EXTRACTED INFORMATION start
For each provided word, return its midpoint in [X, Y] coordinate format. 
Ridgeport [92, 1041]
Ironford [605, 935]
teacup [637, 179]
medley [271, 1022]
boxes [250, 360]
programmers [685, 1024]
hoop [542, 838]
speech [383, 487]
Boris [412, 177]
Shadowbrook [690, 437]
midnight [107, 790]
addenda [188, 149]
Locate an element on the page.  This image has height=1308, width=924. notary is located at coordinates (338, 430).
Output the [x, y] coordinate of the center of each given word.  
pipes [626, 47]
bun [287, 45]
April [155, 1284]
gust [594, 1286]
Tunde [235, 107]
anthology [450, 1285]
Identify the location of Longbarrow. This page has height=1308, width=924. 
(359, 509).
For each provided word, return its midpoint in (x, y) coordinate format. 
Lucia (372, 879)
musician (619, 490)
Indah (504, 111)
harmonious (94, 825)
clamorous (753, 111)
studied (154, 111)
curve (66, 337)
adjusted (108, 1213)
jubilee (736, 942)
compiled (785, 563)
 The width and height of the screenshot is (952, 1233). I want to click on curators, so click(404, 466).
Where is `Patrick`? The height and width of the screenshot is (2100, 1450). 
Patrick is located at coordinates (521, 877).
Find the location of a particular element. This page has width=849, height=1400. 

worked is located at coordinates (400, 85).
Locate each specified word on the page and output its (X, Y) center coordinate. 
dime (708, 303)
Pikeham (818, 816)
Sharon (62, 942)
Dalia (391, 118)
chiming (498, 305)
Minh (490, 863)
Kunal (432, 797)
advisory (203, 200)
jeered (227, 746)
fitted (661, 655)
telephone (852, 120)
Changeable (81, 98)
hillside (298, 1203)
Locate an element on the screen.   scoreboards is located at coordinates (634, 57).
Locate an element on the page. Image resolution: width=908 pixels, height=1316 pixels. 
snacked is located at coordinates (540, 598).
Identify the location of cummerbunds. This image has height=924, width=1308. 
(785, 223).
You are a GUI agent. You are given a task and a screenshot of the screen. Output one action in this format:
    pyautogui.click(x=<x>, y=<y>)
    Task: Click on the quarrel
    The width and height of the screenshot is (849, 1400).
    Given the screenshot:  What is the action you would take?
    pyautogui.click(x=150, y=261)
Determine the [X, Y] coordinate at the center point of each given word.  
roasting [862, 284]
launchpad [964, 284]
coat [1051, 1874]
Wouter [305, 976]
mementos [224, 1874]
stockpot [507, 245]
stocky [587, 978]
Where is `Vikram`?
EXTRACTED INFORMATION end
-- PROBLEM --
Reproduce the data above verbatim, from the line containing "bun [287, 45]" to the line containing "Lucia (372, 879)", with both of those lines included.

-- CORRECT ANSWER --
bun [287, 45]
April [155, 1284]
gust [594, 1286]
Tunde [235, 107]
anthology [450, 1285]
Identify the location of Longbarrow. This page has height=1308, width=924. 
(359, 509).
For each provided word, return its midpoint in (x, y) coordinate format. 
Lucia (372, 879)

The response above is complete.